__Exercise goal__
Start at the line below containing "R1: 4.7k (+12V, SIG31) -> 1.5k (+12V, SIG31)" and stop at the line containing "IC3: SFH615 -> PC817". Repeat every line of that stretch exactly, and nothing outside it.

━━━

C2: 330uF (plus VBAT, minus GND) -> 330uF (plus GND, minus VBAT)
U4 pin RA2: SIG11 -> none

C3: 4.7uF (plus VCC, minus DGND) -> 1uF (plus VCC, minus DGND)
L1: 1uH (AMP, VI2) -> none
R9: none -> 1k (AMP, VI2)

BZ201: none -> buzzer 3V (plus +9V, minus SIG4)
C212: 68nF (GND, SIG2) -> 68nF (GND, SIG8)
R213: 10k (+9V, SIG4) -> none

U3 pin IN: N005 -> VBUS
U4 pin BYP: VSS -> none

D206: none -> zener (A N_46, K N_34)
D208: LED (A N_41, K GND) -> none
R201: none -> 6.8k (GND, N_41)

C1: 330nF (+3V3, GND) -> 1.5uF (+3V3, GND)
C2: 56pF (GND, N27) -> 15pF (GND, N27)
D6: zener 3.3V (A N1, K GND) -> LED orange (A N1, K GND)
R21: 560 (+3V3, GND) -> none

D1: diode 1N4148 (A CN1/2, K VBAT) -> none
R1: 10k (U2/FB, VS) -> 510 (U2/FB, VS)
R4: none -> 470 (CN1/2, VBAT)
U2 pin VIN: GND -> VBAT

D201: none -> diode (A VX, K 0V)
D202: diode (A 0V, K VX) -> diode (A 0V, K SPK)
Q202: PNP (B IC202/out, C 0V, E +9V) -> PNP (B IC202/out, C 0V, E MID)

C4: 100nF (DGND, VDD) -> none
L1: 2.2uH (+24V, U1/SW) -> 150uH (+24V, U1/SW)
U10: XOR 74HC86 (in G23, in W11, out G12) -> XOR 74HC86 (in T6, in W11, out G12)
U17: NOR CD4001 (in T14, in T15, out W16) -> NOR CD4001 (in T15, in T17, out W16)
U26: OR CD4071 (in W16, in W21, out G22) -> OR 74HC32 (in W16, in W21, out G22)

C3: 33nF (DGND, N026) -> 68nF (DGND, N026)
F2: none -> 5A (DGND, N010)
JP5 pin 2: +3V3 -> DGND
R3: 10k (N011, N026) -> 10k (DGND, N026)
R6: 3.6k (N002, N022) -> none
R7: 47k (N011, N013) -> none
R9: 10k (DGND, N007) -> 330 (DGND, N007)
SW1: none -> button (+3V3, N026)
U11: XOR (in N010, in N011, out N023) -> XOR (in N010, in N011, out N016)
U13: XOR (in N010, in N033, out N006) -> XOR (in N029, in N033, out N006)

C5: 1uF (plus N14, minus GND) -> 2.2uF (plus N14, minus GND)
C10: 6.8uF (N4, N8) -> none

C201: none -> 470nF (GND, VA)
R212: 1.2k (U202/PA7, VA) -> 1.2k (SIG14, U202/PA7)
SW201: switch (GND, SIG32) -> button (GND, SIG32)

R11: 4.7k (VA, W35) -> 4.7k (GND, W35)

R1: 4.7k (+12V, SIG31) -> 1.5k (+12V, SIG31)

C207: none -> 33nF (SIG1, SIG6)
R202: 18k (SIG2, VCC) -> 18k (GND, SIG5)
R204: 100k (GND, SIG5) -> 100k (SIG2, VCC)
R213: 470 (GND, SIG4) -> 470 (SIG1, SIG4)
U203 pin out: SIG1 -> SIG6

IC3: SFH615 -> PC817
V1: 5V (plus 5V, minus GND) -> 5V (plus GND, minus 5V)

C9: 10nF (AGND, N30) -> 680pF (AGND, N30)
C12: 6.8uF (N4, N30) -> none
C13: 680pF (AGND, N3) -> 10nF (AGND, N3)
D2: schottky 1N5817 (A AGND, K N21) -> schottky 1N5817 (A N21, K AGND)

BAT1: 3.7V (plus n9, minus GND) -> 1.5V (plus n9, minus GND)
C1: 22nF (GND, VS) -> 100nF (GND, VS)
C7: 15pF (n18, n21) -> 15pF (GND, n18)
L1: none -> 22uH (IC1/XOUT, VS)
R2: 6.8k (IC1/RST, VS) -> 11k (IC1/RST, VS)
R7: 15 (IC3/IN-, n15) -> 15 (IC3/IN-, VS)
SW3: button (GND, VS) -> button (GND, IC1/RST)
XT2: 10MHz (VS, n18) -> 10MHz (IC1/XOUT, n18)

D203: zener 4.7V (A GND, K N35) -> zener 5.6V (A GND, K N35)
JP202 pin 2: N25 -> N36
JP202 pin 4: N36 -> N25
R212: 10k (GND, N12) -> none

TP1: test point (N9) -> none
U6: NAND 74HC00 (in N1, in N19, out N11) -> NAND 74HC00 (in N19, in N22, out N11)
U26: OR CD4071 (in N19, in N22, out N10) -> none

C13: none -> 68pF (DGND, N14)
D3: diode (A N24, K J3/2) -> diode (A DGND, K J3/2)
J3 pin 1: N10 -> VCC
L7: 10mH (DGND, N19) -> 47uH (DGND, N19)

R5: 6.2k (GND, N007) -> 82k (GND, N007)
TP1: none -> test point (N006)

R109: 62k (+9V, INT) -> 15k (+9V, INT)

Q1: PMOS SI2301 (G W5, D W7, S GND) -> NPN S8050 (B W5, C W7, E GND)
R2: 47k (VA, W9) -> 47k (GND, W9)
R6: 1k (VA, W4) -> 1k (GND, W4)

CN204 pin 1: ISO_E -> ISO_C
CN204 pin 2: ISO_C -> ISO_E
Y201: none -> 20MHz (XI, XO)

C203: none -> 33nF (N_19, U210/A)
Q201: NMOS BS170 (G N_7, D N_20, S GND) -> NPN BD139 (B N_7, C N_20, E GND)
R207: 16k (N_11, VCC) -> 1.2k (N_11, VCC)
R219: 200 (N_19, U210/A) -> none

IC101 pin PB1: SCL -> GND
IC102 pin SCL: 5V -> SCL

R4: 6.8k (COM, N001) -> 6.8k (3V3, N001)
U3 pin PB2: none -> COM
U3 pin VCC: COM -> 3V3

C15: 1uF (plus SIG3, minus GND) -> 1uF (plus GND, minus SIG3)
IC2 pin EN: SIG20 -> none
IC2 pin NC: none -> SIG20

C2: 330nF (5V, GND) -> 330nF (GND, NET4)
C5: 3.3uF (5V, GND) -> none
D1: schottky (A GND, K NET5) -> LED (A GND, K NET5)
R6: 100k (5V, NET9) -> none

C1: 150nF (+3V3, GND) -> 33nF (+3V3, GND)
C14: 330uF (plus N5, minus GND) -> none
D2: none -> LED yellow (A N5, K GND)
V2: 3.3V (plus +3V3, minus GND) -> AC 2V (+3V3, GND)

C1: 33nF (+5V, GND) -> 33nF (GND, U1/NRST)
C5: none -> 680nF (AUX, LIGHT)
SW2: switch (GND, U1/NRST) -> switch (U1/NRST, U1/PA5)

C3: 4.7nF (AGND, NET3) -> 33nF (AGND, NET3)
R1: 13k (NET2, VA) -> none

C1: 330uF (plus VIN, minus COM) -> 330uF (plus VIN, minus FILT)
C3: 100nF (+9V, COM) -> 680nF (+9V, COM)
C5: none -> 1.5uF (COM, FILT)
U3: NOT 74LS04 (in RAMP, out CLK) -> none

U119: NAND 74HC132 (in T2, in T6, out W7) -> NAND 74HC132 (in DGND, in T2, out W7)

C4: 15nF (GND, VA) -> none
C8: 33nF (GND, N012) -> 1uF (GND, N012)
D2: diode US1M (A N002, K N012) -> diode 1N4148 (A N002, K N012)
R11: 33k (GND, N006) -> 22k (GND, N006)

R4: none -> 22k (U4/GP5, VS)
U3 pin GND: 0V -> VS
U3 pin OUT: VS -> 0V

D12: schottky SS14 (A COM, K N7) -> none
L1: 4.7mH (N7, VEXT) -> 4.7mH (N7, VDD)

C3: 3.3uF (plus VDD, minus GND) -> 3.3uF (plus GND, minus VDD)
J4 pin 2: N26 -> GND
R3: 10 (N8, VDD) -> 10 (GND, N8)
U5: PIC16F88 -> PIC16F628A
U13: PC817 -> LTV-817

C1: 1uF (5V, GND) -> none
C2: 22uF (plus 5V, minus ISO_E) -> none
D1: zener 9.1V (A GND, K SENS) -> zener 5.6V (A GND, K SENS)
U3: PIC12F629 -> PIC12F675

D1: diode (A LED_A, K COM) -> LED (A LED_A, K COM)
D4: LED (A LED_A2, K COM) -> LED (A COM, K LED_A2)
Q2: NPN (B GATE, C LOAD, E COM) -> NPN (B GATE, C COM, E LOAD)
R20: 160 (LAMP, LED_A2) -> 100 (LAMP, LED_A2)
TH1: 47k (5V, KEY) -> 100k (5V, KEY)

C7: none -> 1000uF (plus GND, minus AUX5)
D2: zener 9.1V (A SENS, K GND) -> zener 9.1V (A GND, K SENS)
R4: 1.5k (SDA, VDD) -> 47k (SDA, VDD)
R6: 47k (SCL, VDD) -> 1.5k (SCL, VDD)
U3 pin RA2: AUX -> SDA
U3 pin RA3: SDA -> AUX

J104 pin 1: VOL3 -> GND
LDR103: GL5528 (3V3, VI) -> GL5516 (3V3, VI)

━━━

__Written solution__
R1: 4.7k (+12V, SIG31) -> 1.5k (+12V, SIG31)

C207: none -> 33nF (SIG1, SIG6)
R202: 18k (SIG2, VCC) -> 18k (GND, SIG5)
R204: 100k (GND, SIG5) -> 100k (SIG2, VCC)
R213: 470 (GND, SIG4) -> 470 (SIG1, SIG4)
U203 pin out: SIG1 -> SIG6

IC3: SFH615 -> PC817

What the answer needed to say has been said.